THE PROBLEM :: Which lines below include "shoe"? Copy them all.

Colored object listings:
BEGIN

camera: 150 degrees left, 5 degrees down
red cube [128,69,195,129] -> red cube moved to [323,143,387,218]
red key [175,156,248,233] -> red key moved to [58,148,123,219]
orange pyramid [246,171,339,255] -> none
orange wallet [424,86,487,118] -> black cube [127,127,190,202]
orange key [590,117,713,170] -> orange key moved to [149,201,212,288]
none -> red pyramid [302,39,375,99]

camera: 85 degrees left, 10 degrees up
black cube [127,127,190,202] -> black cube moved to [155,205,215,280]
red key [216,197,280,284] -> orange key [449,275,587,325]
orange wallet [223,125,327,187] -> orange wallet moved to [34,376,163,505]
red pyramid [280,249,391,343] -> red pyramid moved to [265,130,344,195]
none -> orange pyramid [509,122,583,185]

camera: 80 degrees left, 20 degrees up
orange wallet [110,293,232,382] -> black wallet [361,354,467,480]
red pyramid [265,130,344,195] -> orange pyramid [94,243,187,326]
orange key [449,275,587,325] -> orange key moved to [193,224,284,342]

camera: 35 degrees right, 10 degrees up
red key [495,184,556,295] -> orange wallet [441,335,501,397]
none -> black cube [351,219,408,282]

END
BEGIN

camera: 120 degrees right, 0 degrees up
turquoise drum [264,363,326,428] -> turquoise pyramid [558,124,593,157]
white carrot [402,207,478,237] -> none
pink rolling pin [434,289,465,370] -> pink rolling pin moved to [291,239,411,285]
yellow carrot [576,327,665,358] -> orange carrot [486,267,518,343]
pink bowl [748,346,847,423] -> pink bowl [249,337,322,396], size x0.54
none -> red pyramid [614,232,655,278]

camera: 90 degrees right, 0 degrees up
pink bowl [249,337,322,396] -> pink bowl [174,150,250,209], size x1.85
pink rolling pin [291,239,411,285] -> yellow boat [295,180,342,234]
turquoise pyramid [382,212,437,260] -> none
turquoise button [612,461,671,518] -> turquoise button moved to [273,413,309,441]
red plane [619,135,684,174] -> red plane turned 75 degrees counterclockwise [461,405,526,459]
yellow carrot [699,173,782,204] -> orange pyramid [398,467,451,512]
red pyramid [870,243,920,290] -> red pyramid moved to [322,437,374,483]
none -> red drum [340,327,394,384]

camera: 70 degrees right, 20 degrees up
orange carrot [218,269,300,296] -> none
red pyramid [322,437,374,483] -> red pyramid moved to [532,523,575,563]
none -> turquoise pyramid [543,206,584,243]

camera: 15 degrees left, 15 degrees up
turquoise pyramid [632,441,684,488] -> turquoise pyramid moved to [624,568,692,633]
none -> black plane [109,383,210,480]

END
BEGIN

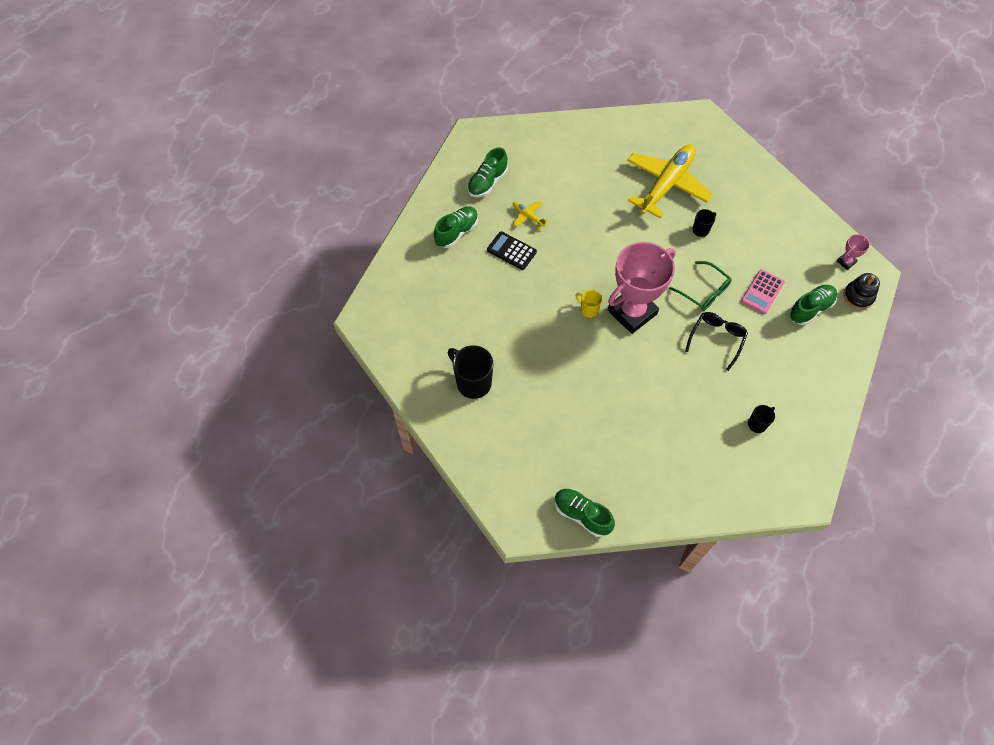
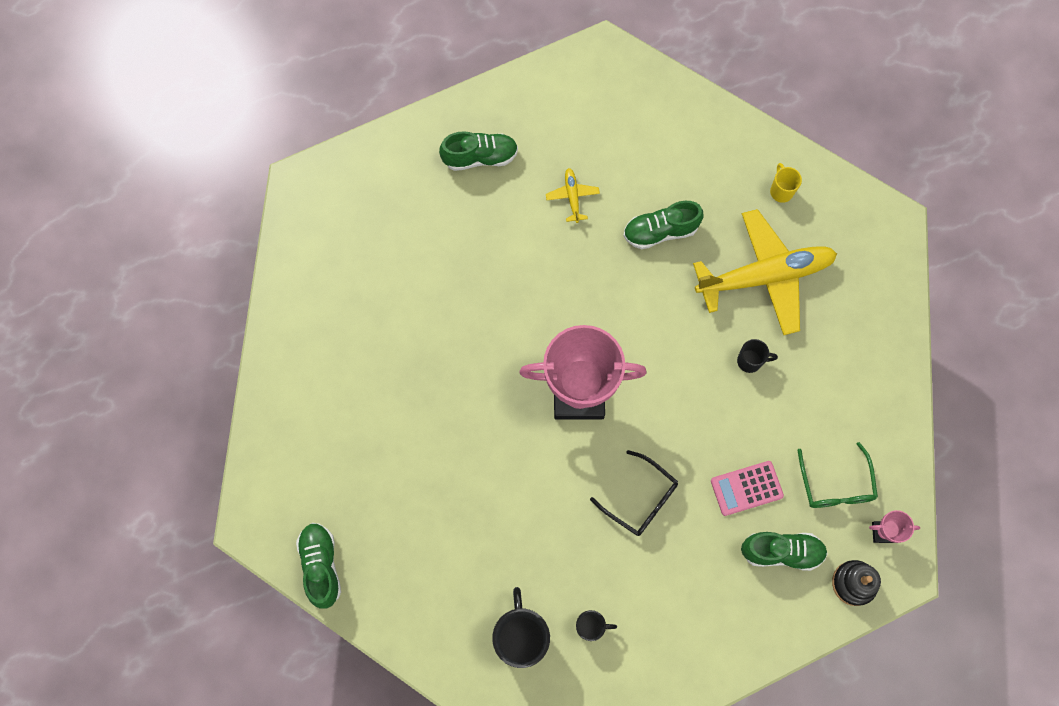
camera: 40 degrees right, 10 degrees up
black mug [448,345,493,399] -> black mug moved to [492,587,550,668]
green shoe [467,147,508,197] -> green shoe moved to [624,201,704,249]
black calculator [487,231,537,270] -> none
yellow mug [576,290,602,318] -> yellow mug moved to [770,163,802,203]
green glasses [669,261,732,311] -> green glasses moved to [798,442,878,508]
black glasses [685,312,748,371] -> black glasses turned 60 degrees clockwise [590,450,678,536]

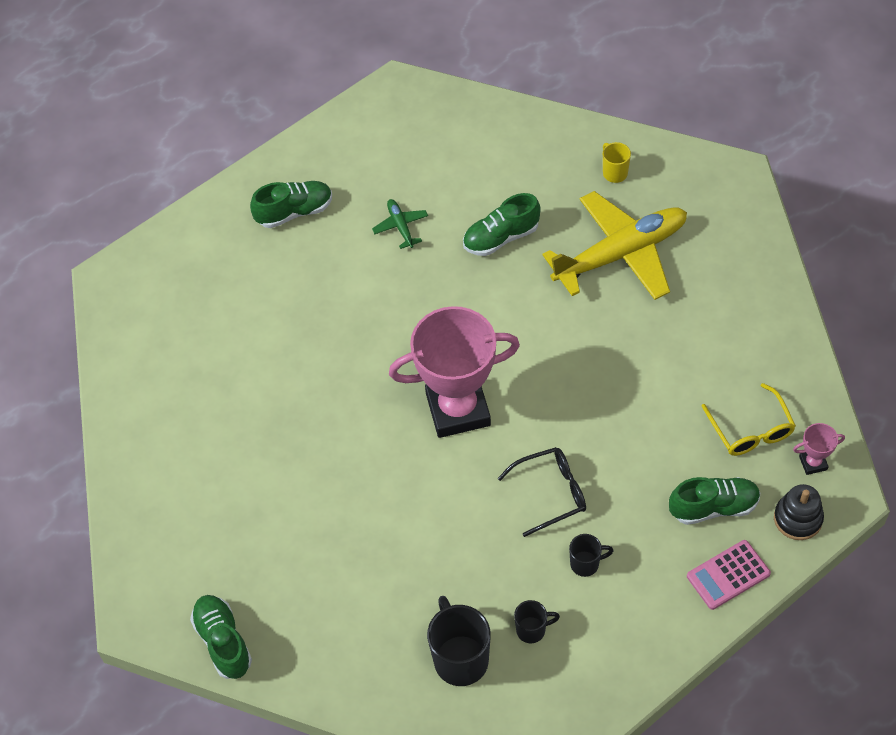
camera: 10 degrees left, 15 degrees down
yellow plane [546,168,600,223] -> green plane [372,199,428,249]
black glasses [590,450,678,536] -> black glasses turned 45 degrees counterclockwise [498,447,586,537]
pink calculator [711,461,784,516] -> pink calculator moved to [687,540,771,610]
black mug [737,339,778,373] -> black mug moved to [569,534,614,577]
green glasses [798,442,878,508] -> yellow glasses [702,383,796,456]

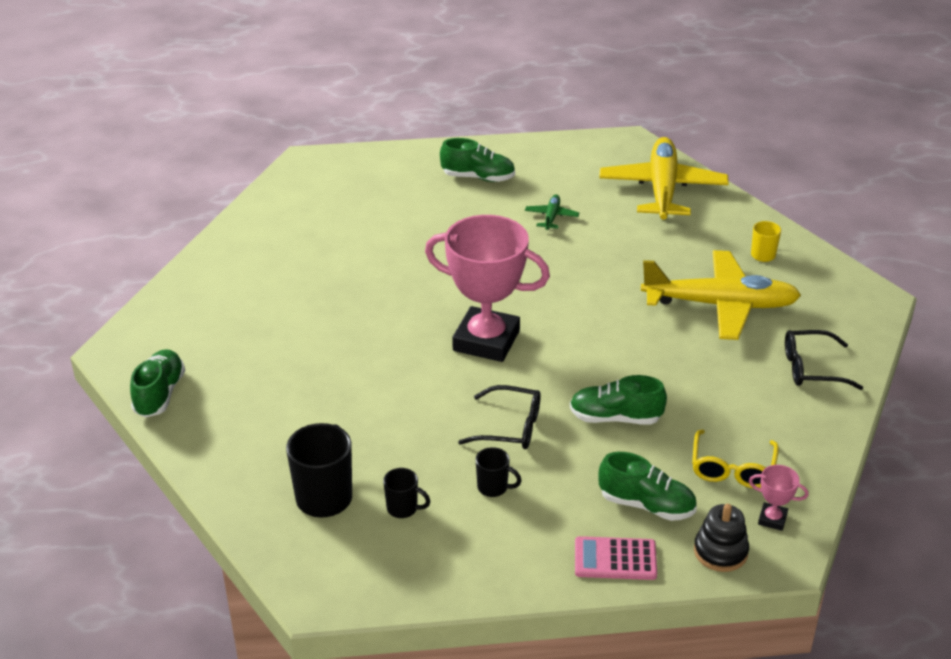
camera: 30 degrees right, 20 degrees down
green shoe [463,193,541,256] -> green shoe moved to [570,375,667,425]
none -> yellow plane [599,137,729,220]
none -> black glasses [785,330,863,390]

END

ANSWER SPACE ::
green shoe [467,147,508,197] -> green shoe moved to [624,201,704,249]
green shoe [463,193,541,256] -> green shoe moved to [570,375,667,425]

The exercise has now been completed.